§ WHAT YOU SHOULD DO:
In the entries that follow, find the line containing "BUZZER2 pin IO: D4 -> D1"; from there, copy every line exactly through the line containing "PIR pin OUT: TX -> D8".

(Stored dataset items)
---------------

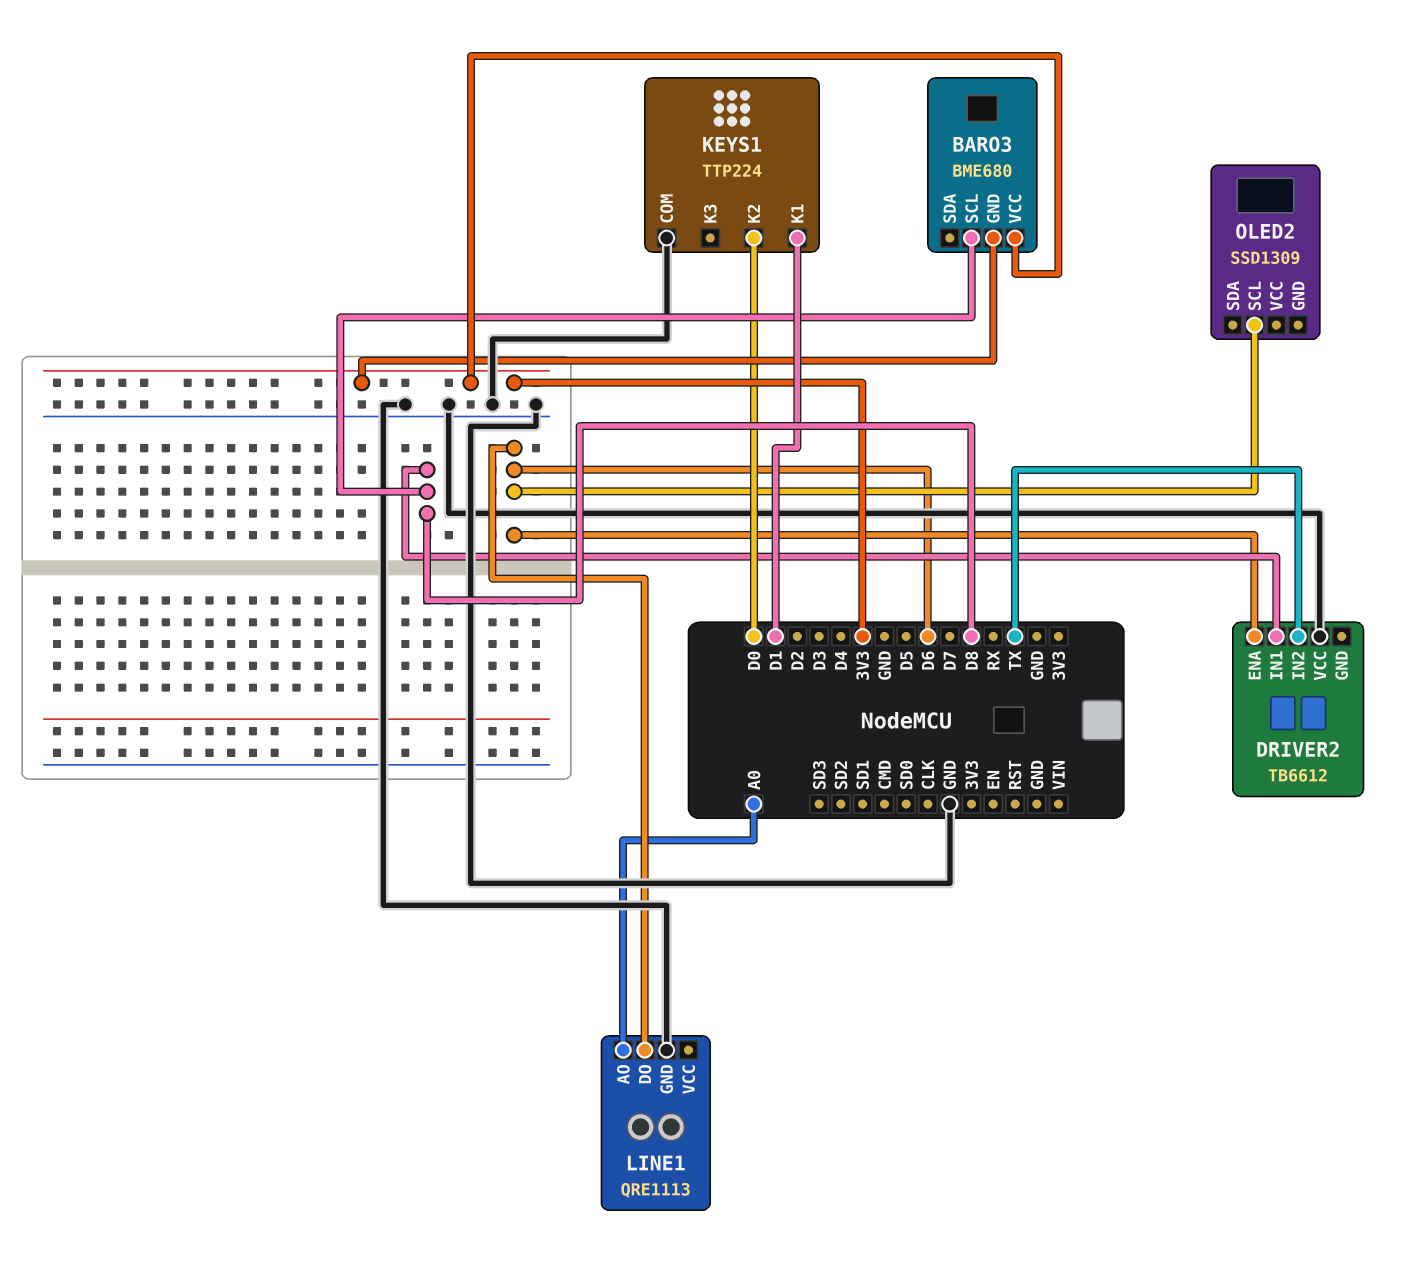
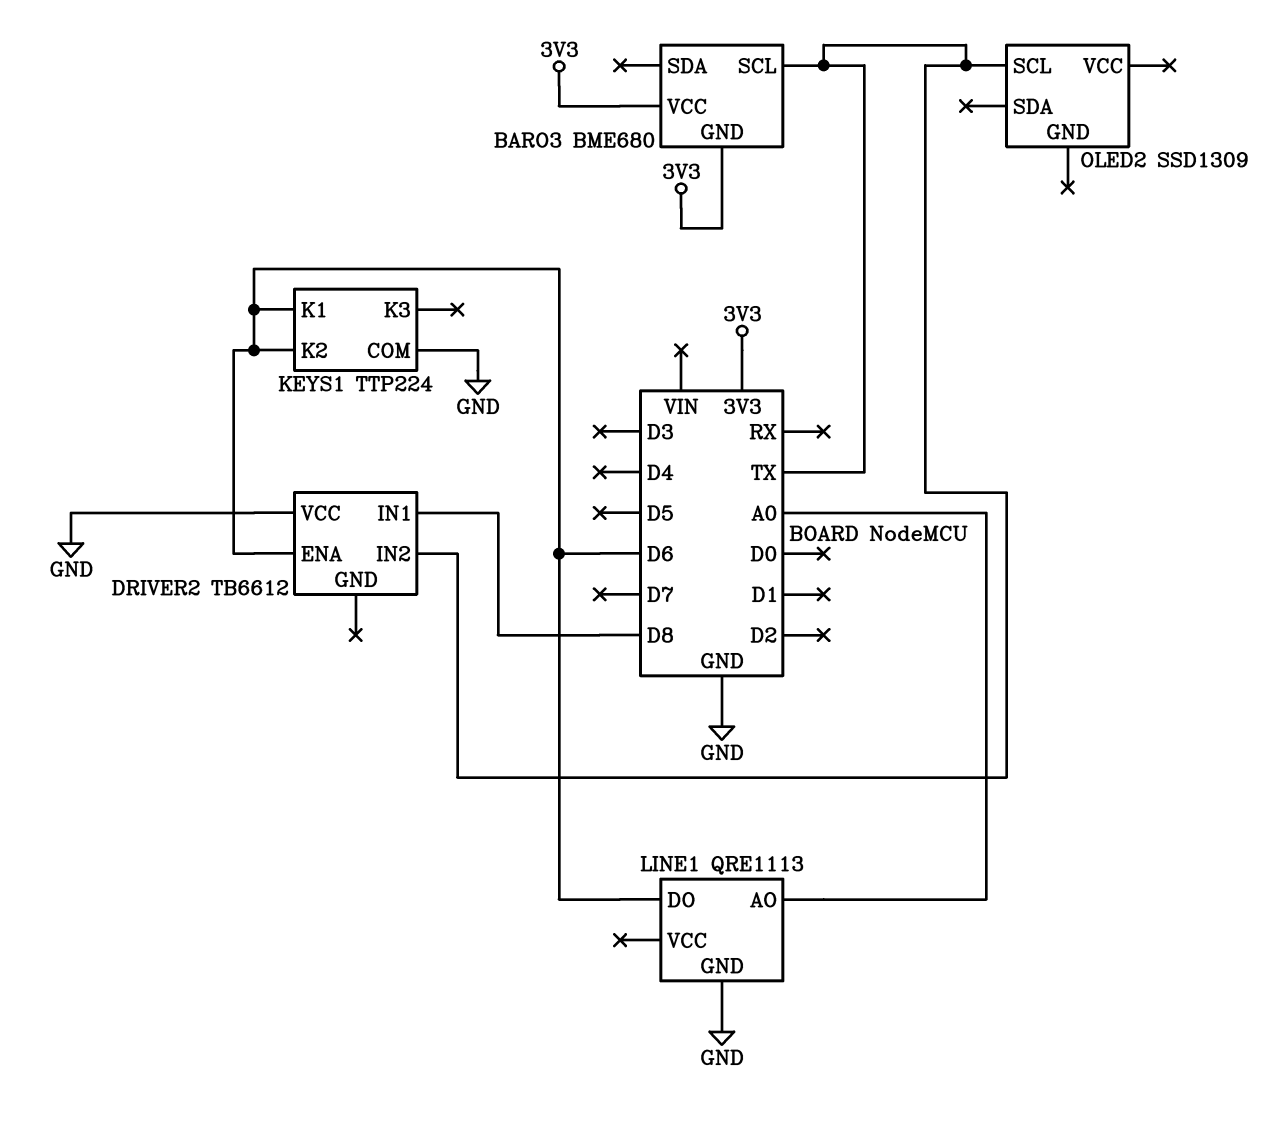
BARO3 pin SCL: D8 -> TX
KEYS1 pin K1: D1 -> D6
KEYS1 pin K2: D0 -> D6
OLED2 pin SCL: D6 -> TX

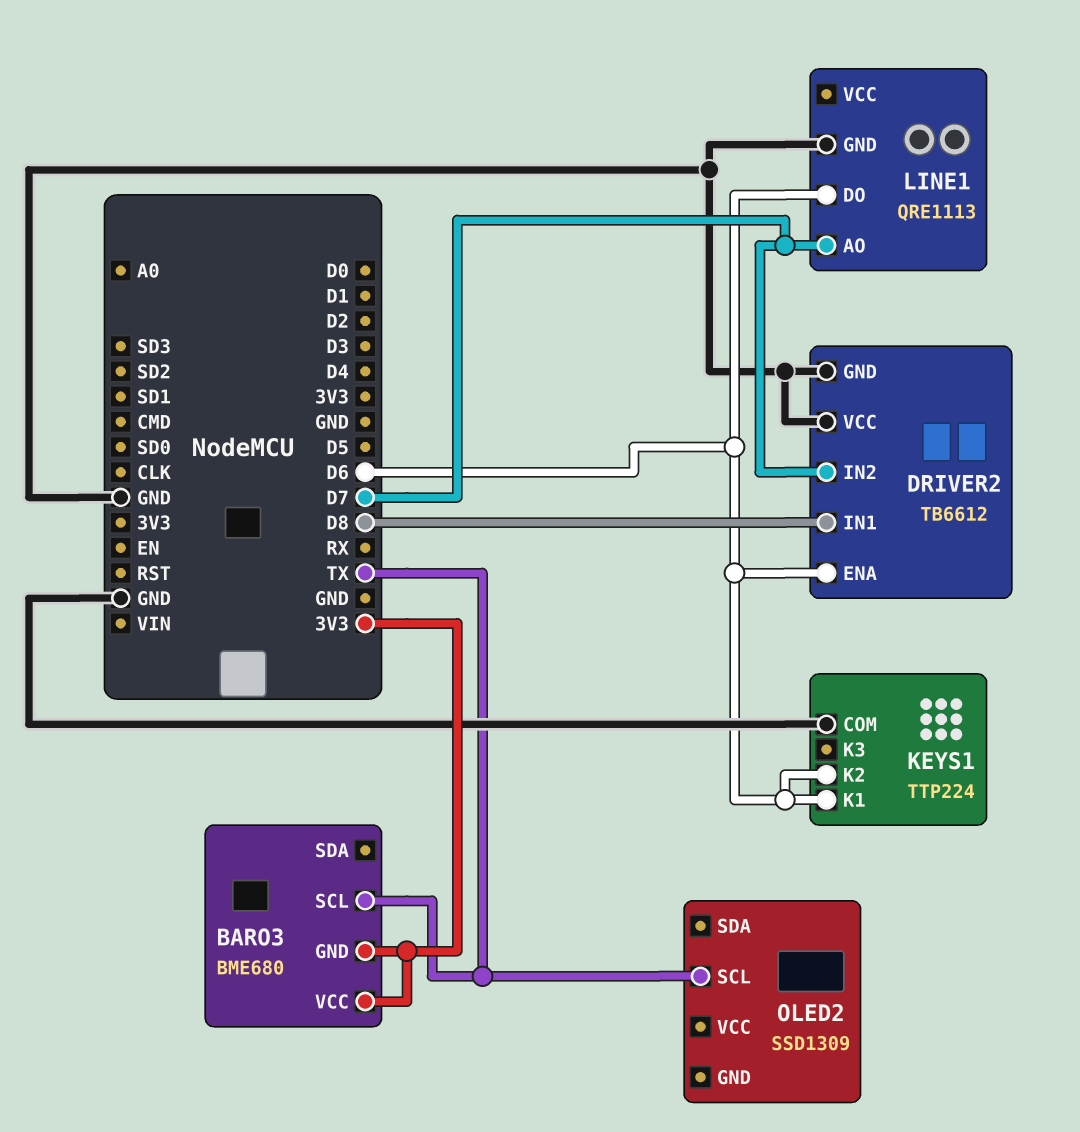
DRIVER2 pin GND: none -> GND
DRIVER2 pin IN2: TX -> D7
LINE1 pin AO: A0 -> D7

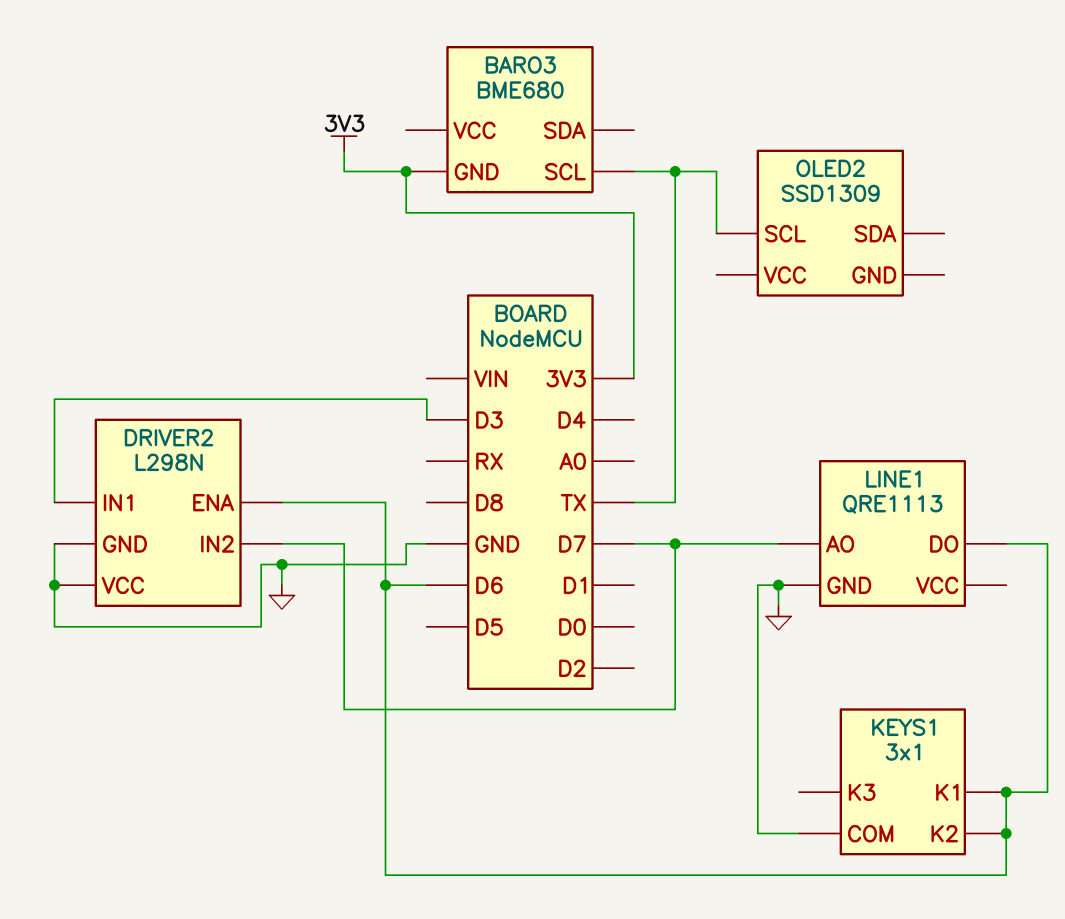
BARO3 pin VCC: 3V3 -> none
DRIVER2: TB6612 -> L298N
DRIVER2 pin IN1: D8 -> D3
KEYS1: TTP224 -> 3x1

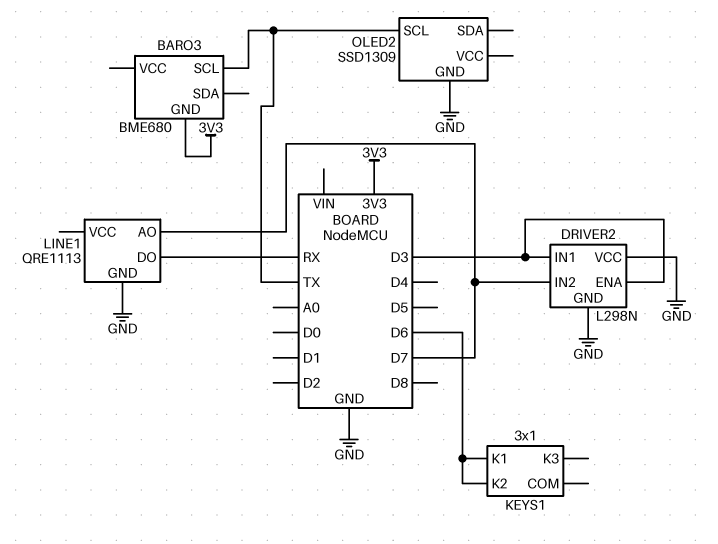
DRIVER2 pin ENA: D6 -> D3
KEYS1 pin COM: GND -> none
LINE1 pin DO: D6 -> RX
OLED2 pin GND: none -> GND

---------------

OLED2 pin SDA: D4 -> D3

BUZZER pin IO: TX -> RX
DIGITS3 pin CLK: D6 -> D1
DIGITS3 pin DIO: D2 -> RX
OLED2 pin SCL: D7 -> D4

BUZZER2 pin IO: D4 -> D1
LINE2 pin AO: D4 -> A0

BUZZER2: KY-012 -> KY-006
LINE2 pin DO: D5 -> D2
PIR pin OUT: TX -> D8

---------------

§ OUTPUT FOR THIS TASK:
BUZZER2 pin IO: D4 -> D1
LINE2 pin AO: D4 -> A0

BUZZER2: KY-012 -> KY-006
LINE2 pin DO: D5 -> D2
PIR pin OUT: TX -> D8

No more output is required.